Aim of the task
Word for word, restate the lines that run from the line containing "Note 114: [435,396,786,568]" to the last line of the records below.

Material provided
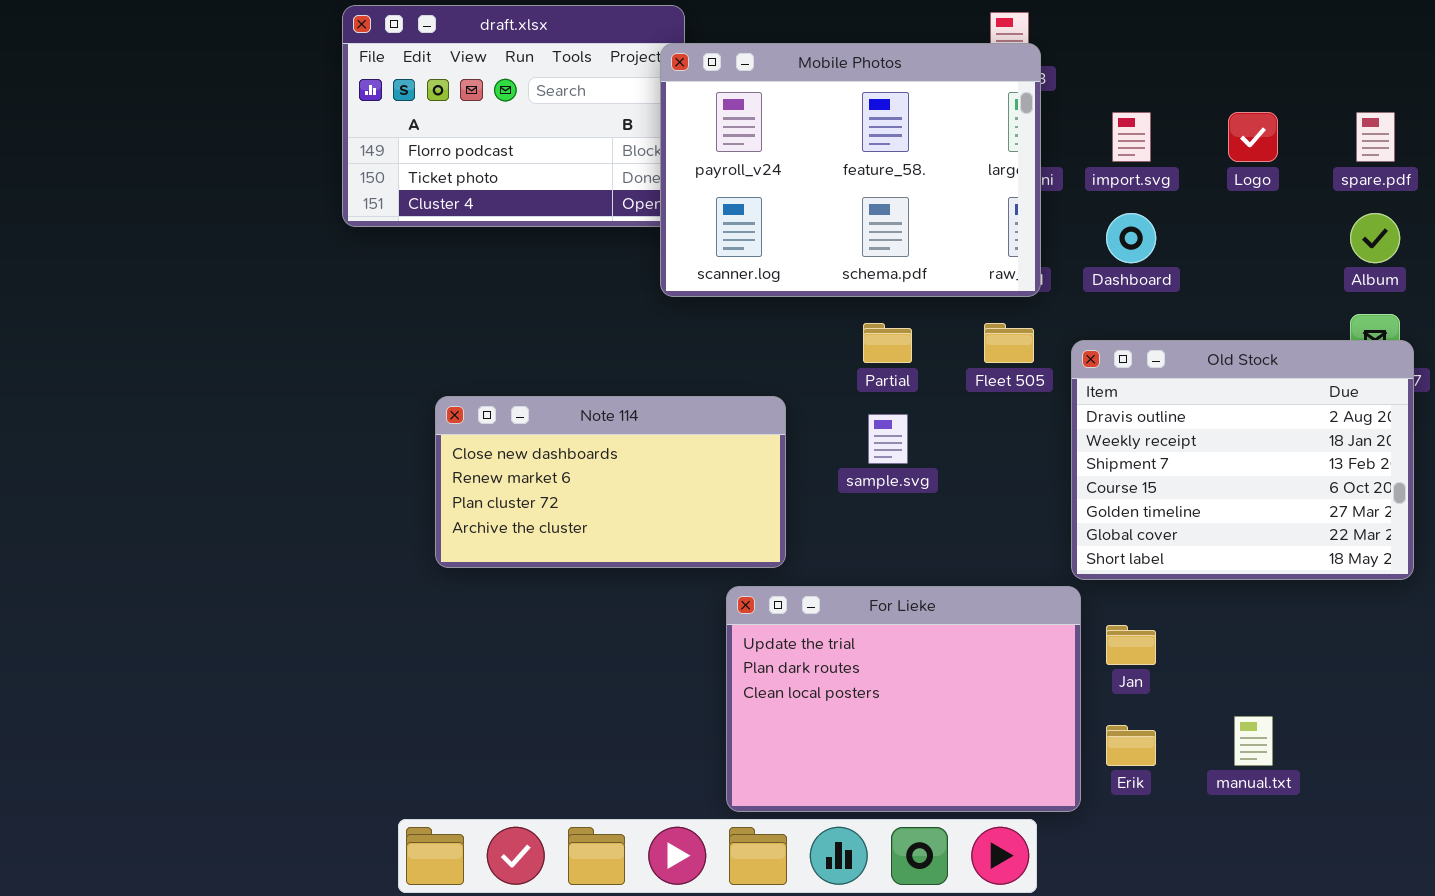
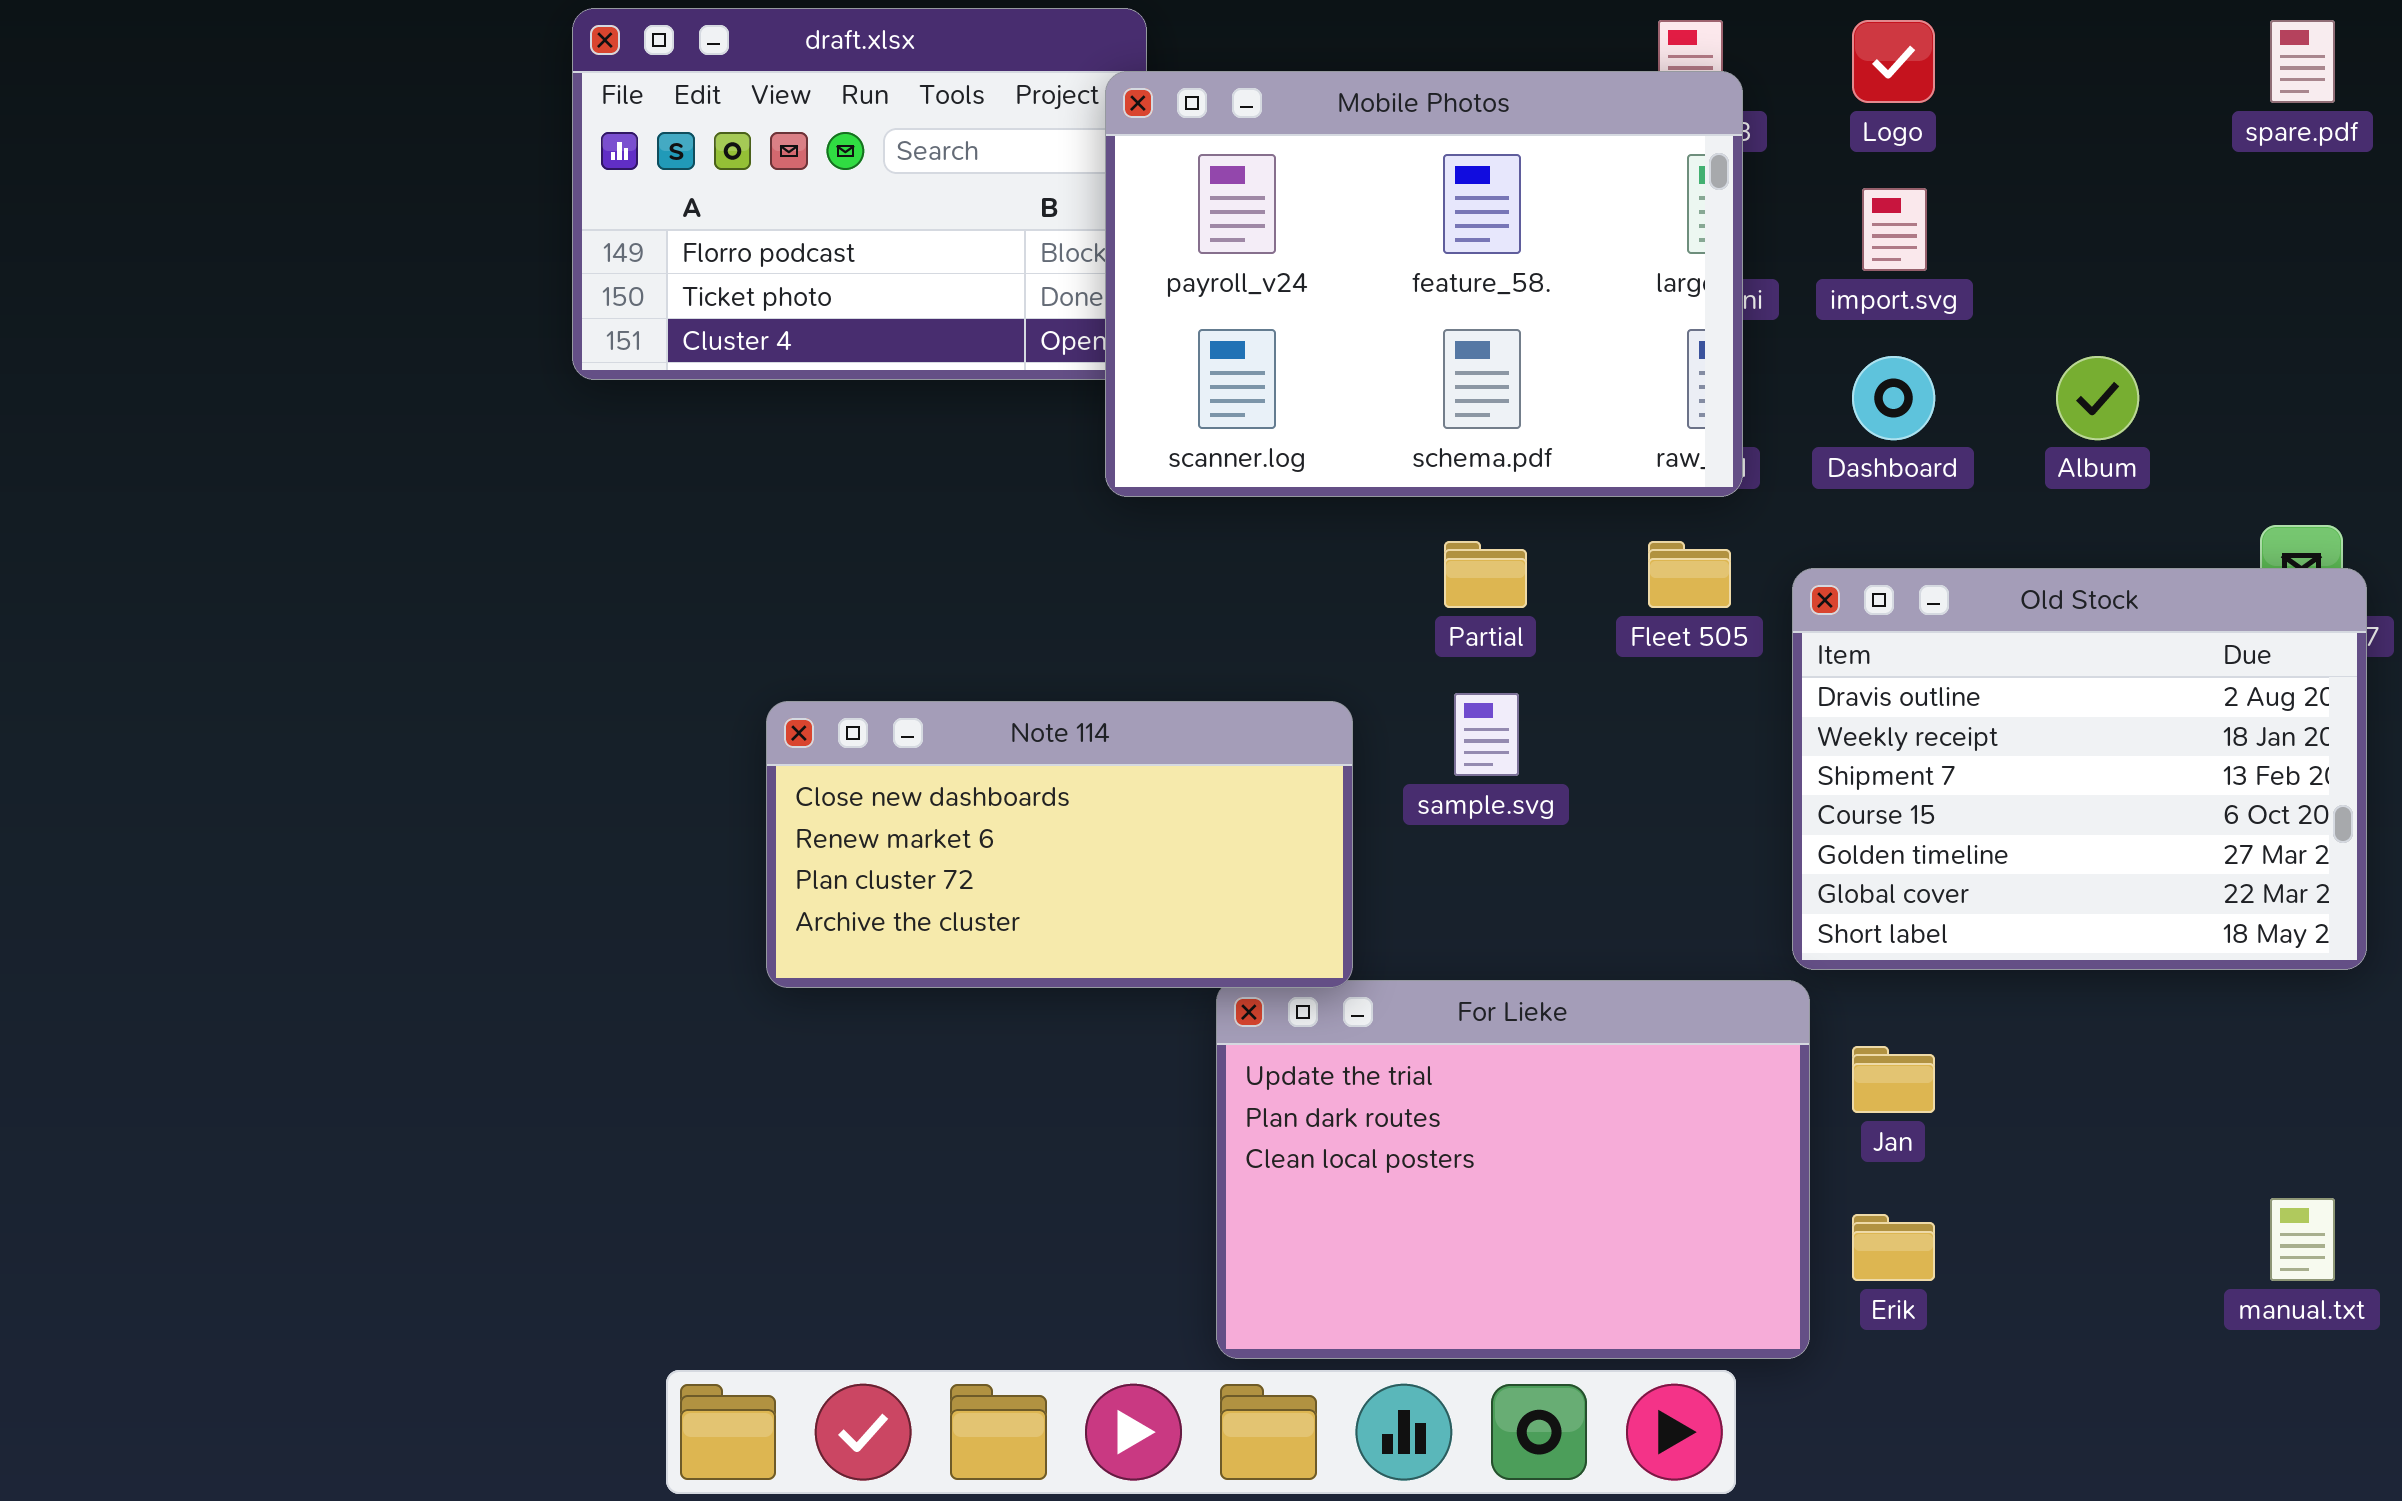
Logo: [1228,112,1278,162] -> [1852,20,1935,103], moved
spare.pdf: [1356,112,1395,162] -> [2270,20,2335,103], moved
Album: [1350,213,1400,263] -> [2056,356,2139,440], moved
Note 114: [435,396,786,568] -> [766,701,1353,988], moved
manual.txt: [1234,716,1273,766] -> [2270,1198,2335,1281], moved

Written solution
Note 114: [435,396,786,568] -> [766,701,1353,988], moved
manual.txt: [1234,716,1273,766] -> [2270,1198,2335,1281], moved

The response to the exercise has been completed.